### Records for this task
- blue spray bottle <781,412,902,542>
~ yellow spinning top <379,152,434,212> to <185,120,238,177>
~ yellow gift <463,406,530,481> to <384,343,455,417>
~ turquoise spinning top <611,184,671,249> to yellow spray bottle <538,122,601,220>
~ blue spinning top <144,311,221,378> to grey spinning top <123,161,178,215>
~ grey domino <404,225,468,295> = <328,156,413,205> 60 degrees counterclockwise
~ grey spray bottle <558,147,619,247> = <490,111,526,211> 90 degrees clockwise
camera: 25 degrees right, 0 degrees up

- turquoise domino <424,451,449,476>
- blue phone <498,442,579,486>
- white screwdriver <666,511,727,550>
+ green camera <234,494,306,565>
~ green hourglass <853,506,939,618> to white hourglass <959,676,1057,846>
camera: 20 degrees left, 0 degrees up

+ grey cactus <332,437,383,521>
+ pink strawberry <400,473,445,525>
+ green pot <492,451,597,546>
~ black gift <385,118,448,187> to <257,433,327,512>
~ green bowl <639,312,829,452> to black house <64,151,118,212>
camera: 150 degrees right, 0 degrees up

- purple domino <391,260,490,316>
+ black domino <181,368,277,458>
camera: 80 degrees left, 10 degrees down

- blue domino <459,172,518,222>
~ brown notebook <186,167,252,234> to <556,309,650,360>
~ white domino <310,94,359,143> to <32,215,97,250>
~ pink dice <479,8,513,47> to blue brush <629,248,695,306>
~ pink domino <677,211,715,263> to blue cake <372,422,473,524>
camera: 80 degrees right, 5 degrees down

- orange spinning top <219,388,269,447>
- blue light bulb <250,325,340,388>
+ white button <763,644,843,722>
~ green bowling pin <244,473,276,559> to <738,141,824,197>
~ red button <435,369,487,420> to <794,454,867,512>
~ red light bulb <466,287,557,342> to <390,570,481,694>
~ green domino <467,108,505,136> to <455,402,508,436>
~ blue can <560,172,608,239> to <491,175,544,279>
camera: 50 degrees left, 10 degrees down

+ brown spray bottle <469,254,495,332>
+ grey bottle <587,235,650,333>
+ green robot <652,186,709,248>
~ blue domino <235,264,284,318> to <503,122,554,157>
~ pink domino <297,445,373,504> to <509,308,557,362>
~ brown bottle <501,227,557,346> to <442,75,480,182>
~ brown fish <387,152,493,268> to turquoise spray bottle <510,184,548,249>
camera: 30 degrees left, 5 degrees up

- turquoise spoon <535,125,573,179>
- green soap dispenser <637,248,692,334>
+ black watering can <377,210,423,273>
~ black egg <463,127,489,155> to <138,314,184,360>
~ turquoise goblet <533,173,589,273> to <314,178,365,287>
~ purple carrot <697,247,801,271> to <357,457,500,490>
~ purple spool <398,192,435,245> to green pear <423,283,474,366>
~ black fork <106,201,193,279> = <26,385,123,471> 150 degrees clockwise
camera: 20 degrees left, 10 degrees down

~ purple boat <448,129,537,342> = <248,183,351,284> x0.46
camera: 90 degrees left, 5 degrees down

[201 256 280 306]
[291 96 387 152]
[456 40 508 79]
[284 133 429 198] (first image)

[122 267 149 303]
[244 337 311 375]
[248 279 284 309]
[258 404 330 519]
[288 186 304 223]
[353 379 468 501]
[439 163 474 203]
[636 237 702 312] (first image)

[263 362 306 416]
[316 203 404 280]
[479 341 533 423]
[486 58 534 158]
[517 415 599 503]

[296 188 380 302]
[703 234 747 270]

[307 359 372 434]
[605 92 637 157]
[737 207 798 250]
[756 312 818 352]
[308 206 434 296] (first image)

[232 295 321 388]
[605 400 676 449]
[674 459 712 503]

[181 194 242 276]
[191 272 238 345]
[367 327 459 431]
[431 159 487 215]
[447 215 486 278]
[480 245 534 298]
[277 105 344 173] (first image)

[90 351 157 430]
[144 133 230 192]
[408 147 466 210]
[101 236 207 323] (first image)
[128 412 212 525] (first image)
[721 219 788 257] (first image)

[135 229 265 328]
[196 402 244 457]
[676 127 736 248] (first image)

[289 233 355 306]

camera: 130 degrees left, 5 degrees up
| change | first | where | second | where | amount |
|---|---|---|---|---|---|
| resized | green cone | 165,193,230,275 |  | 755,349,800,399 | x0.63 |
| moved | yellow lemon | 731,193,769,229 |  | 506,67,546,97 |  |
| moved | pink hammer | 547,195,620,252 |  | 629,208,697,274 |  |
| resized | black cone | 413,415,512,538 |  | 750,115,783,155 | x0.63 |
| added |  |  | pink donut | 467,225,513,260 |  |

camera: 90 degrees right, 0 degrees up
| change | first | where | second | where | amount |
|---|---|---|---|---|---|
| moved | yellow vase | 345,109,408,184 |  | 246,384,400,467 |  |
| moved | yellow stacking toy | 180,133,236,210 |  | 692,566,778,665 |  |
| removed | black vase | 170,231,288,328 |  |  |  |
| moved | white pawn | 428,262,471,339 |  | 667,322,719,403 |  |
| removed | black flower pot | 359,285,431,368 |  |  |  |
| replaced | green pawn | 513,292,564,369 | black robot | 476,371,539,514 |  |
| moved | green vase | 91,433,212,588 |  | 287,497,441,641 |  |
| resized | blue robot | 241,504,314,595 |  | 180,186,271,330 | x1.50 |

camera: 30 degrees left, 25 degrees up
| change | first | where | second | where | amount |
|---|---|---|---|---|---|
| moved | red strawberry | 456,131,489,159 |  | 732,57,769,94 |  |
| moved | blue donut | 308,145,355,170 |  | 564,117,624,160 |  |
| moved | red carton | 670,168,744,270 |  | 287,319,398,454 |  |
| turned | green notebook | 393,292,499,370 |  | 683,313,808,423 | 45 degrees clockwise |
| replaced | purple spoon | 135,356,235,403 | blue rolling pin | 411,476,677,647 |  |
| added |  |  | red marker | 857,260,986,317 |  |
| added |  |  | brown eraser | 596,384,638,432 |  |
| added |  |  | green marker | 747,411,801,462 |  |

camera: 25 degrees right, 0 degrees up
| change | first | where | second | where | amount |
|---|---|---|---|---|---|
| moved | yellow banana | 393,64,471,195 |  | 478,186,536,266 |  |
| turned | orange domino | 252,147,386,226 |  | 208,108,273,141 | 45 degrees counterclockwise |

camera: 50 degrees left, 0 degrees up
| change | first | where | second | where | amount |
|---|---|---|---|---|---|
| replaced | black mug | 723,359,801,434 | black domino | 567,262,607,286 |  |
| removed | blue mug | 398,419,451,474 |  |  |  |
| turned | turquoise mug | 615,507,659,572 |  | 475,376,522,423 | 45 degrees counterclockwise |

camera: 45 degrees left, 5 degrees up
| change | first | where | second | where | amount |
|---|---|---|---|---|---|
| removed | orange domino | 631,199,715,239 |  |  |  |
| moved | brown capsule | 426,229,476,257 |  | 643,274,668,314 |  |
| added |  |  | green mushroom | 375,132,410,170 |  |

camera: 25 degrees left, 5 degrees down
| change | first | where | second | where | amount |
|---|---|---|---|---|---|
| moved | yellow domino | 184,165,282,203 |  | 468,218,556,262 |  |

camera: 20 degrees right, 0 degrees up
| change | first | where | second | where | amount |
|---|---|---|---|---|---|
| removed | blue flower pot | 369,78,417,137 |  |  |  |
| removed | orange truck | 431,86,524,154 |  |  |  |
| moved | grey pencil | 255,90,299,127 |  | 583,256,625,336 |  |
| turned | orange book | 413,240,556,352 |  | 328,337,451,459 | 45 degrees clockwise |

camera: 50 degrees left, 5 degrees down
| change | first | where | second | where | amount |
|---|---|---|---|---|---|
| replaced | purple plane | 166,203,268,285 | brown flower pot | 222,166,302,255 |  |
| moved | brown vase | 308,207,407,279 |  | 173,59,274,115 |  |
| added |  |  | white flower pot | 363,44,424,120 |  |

### Exercise goal
In the entries above, tally the lines that hold the string "cone" and give only the count.

### Expected answer
2